[Scene edit records]
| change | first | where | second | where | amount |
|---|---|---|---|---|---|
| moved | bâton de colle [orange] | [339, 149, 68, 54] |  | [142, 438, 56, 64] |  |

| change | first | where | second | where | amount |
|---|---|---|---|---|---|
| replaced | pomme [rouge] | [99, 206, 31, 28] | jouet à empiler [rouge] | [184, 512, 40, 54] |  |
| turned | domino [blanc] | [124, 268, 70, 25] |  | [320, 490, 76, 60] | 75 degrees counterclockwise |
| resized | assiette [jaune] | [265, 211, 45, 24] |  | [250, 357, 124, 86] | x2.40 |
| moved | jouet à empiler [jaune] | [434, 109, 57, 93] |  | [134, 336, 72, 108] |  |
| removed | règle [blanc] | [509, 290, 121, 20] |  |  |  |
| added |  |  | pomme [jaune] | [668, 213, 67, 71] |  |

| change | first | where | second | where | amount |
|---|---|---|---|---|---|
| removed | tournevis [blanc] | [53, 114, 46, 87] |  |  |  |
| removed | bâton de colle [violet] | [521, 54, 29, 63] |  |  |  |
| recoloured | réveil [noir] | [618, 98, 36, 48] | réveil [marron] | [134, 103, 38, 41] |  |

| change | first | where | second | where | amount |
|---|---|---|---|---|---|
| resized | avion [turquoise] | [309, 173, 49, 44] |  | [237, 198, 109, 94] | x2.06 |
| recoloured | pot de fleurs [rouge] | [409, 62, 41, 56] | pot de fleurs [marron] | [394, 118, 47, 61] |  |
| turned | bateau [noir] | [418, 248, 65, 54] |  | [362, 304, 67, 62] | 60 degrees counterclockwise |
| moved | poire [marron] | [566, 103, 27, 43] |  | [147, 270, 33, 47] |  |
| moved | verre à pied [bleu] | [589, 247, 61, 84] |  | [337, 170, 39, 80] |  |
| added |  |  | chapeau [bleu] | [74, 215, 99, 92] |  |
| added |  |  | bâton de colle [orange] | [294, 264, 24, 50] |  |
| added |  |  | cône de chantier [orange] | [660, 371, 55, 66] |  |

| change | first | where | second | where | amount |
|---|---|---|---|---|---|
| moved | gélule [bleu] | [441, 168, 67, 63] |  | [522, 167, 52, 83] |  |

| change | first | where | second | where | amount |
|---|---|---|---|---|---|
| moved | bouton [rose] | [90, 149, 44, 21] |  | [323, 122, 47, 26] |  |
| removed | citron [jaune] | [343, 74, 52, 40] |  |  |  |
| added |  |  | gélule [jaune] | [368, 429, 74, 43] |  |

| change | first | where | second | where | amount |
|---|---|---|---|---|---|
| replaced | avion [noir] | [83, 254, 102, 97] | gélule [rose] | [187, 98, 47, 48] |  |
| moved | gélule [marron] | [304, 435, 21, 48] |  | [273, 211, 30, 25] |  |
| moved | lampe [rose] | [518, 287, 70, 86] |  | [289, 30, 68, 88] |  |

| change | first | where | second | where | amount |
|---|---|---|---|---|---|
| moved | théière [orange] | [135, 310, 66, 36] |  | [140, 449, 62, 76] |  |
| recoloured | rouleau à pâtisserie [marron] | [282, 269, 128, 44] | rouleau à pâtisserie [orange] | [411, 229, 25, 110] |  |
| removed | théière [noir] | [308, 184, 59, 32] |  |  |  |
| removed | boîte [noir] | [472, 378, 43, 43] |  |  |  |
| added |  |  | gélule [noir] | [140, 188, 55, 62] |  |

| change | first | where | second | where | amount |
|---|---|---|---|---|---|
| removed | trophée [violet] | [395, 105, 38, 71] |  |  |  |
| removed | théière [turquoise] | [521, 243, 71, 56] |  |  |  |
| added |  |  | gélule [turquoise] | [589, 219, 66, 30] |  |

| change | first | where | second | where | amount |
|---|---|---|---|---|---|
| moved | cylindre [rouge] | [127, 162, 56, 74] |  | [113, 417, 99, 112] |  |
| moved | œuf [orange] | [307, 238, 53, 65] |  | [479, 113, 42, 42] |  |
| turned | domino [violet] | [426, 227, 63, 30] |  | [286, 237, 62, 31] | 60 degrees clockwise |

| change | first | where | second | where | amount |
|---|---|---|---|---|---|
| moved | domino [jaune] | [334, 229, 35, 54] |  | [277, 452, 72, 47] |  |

**WHAT THE EXERCISE ASKS**. Restate word for word only the lines above from the line containing "75 degrees counterclockwise |" to the line containing "removed | tournevis", both of them included.

**EXERCISE RESULT**.
| turned | domino [blanc] | [124, 268, 70, 25] |  | [320, 490, 76, 60] | 75 degrees counterclockwise |
| resized | assiette [jaune] | [265, 211, 45, 24] |  | [250, 357, 124, 86] | x2.40 |
| moved | jouet à empiler [jaune] | [434, 109, 57, 93] |  | [134, 336, 72, 108] |  |
| removed | règle [blanc] | [509, 290, 121, 20] |  |  |  |
| added |  |  | pomme [jaune] | [668, 213, 67, 71] |  |

| change | first | where | second | where | amount |
|---|---|---|---|---|---|
| removed | tournevis [blanc] | [53, 114, 46, 87] |  |  |  |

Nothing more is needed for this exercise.